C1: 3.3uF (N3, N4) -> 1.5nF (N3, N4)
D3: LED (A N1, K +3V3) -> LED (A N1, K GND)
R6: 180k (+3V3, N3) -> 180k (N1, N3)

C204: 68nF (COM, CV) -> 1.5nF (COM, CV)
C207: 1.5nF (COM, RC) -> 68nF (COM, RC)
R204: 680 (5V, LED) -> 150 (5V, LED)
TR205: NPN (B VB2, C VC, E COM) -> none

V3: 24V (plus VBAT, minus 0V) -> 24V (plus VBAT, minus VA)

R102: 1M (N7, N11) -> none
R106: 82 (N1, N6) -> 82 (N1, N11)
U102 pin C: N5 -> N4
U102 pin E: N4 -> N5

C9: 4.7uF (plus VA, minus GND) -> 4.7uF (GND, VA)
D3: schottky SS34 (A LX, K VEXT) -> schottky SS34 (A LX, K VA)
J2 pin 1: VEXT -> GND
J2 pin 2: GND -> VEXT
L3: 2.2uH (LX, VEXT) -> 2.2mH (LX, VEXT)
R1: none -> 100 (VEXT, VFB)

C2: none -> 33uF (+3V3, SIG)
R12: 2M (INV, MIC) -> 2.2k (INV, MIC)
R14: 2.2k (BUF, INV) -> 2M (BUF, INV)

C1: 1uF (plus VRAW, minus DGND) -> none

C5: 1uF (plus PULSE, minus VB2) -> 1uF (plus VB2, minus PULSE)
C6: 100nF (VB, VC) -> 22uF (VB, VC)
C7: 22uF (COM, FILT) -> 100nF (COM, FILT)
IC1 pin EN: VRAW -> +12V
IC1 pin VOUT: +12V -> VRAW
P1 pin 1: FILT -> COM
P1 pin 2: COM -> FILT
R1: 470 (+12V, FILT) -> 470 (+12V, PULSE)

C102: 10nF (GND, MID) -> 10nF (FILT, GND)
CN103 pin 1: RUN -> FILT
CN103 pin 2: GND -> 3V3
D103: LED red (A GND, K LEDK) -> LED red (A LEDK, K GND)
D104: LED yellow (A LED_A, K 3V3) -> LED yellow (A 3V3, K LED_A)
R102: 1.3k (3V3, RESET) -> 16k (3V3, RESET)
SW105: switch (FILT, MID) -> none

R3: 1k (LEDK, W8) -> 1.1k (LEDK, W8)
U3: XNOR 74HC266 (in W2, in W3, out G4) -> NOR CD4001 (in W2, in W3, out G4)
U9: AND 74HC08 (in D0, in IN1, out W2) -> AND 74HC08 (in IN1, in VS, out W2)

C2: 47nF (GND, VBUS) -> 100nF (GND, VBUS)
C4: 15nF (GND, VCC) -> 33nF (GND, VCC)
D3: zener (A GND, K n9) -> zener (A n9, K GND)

◆ ◆ ◆

Which of the lines above carry the string "VEXT"? Copy every one.

◆ **Result of the task**:
D3: schottky SS34 (A LX, K VEXT) -> schottky SS34 (A LX, K VA)
J2 pin 1: VEXT -> GND
J2 pin 2: GND -> VEXT
L3: 2.2uH (LX, VEXT) -> 2.2mH (LX, VEXT)
R1: none -> 100 (VEXT, VFB)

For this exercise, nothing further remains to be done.